-- RECORDS FOR THE TASK follows --

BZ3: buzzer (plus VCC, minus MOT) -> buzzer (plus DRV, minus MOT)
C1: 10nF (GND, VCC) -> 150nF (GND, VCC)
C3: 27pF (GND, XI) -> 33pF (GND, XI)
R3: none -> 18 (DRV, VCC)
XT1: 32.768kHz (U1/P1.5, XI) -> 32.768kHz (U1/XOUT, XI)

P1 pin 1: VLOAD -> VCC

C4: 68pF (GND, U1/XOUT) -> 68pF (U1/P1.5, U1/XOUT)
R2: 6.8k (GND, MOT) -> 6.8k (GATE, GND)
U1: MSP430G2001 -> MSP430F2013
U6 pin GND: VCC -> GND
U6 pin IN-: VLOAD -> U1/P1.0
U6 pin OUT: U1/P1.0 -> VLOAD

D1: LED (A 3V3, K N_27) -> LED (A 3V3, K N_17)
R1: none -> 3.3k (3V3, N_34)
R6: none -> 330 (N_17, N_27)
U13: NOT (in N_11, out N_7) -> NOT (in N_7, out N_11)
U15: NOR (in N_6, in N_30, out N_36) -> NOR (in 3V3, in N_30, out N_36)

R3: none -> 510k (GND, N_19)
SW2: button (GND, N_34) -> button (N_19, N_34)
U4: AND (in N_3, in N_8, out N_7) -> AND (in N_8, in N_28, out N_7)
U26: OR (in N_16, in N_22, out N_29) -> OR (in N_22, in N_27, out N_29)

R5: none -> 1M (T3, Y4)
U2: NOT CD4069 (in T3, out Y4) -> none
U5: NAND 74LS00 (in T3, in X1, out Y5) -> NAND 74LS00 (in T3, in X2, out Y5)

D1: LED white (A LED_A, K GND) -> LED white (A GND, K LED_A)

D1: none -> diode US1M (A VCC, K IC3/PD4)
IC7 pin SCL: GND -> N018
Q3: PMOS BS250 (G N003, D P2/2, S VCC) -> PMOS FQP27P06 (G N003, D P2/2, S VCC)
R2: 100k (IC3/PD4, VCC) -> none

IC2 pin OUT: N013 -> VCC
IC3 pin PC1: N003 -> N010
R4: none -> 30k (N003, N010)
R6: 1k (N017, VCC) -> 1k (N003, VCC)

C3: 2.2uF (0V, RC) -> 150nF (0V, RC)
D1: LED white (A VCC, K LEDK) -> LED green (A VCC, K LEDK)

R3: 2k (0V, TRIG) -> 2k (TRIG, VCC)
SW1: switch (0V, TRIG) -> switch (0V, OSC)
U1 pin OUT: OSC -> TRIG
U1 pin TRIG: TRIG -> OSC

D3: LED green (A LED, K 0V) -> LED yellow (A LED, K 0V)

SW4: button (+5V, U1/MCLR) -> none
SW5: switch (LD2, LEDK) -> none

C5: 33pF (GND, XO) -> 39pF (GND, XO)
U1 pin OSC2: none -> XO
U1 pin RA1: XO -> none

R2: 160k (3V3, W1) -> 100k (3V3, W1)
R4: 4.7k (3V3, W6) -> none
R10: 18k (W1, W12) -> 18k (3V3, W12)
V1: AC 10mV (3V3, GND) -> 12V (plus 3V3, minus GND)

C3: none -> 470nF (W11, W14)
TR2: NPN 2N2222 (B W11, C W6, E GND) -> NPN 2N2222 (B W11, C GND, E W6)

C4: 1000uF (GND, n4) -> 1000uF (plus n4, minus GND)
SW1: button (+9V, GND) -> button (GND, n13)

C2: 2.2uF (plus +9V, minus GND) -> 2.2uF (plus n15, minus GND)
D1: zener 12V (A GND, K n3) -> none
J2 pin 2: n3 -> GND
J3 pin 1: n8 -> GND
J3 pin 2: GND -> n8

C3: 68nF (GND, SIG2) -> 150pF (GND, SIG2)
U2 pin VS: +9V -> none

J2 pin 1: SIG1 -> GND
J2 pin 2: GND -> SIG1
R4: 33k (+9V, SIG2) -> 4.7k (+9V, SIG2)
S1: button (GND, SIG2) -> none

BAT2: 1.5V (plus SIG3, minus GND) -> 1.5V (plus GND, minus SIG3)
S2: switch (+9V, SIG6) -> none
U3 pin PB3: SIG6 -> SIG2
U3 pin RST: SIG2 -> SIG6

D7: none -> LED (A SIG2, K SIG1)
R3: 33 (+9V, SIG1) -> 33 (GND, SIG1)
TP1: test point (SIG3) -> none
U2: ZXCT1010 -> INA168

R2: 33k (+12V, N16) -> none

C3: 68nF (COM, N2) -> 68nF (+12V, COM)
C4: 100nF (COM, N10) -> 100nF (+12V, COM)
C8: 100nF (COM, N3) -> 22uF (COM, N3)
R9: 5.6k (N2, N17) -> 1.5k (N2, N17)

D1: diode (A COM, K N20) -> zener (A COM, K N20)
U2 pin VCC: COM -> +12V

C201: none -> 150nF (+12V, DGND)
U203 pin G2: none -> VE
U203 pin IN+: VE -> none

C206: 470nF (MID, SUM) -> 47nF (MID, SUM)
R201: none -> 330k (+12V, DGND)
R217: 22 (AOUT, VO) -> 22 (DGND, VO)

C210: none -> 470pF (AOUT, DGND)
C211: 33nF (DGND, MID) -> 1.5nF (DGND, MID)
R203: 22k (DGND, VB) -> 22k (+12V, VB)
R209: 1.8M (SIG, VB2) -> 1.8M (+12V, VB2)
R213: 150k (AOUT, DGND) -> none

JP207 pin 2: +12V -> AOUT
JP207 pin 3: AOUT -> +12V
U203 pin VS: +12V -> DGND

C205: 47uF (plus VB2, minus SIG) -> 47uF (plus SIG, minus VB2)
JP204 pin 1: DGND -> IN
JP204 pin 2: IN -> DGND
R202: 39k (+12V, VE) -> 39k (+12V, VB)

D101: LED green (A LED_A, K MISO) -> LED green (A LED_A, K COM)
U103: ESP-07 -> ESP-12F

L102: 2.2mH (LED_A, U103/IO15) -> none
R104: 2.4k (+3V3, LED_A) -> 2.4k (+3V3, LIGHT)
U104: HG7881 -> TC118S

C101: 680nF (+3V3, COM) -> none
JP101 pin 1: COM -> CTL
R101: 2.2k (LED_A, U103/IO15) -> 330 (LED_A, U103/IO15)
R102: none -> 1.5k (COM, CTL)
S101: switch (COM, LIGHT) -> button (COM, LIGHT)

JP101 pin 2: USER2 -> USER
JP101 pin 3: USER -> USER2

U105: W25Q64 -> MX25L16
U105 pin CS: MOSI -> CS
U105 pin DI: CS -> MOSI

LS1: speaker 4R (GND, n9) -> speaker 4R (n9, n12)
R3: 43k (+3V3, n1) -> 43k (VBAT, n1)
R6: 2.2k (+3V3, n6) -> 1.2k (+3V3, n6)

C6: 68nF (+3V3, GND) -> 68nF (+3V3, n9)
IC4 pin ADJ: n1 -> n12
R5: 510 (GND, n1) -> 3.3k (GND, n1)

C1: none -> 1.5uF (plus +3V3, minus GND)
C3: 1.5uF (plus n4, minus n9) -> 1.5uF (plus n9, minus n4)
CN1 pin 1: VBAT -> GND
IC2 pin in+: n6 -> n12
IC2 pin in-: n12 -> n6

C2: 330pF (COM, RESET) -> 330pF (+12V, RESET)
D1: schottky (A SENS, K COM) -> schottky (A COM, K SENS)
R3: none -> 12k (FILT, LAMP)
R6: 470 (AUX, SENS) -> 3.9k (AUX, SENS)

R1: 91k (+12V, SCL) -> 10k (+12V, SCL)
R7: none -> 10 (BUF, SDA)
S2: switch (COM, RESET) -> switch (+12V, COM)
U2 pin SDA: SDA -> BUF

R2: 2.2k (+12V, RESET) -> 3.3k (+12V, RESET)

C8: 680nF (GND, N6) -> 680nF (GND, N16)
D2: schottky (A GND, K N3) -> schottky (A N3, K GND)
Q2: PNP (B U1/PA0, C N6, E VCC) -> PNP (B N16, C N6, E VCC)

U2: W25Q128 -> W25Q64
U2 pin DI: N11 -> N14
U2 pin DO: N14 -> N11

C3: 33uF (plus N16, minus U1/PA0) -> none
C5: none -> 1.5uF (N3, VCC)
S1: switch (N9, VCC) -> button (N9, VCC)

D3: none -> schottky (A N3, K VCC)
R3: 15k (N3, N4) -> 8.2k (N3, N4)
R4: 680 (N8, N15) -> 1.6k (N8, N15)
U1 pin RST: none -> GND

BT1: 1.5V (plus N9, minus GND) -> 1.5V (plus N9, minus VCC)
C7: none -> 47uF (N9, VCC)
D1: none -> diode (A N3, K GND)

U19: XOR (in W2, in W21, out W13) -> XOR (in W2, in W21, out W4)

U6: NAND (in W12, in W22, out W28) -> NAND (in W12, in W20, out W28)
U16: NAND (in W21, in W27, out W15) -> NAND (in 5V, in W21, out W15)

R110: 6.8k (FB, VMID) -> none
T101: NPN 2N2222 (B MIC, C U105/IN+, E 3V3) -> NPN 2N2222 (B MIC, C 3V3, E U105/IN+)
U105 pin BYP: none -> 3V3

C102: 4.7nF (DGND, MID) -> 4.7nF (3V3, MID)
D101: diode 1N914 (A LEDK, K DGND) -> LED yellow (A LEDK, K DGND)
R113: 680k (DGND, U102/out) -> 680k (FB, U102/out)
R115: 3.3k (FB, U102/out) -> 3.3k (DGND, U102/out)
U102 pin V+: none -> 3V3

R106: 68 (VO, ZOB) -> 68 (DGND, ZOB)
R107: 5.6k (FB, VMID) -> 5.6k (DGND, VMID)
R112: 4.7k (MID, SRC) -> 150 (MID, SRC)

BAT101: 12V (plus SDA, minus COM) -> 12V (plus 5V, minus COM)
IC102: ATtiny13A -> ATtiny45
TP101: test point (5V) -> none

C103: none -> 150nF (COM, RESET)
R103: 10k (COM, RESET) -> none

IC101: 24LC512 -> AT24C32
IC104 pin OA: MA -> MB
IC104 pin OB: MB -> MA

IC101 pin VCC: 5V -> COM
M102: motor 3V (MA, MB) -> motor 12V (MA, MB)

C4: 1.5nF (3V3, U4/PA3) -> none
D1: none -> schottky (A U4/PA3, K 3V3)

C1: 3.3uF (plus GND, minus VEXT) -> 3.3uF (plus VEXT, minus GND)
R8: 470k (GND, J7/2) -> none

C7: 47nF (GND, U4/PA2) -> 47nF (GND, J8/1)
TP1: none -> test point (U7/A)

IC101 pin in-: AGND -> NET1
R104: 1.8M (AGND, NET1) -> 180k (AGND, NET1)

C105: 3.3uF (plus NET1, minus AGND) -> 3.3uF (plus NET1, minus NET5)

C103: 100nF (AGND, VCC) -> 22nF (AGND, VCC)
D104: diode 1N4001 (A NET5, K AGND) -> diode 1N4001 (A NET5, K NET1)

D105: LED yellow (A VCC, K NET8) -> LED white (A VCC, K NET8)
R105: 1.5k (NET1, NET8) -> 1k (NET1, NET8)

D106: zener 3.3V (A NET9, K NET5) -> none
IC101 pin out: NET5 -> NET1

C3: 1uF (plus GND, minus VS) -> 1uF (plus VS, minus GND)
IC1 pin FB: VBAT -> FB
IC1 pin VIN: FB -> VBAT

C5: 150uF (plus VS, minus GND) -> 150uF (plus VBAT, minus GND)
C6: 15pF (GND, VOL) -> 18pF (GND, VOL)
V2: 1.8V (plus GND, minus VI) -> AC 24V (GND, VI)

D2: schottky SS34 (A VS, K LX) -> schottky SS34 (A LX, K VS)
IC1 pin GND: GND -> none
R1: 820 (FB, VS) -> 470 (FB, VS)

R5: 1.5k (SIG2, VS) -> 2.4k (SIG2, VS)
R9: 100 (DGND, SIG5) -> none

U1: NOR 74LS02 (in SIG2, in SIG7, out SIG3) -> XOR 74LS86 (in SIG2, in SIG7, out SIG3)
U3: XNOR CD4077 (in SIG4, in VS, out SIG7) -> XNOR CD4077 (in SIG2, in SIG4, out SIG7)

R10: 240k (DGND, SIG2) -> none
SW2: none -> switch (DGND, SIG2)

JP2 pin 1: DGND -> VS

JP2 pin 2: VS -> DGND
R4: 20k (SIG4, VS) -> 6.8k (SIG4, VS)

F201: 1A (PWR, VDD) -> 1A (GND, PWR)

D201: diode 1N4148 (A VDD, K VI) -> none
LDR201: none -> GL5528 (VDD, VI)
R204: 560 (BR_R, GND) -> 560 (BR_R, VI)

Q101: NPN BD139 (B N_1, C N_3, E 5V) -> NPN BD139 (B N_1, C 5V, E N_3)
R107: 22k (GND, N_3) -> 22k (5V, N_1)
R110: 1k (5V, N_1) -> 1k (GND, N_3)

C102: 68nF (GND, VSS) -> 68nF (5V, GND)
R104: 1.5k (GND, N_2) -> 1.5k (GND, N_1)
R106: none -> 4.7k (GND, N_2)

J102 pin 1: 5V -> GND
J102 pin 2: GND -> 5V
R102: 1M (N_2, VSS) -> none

-- RECORDS FOR THE TASK concluded --

Set down, word for word, every line from the line that holds "R107: 22k (GND, N_3) -> 22k (5V, N_1)" to the end of the entries above, including both ends.

R107: 22k (GND, N_3) -> 22k (5V, N_1)
R110: 1k (5V, N_1) -> 1k (GND, N_3)

C102: 68nF (GND, VSS) -> 68nF (5V, GND)
R104: 1.5k (GND, N_2) -> 1.5k (GND, N_1)
R106: none -> 4.7k (GND, N_2)

J102 pin 1: 5V -> GND
J102 pin 2: GND -> 5V
R102: 1M (N_2, VSS) -> none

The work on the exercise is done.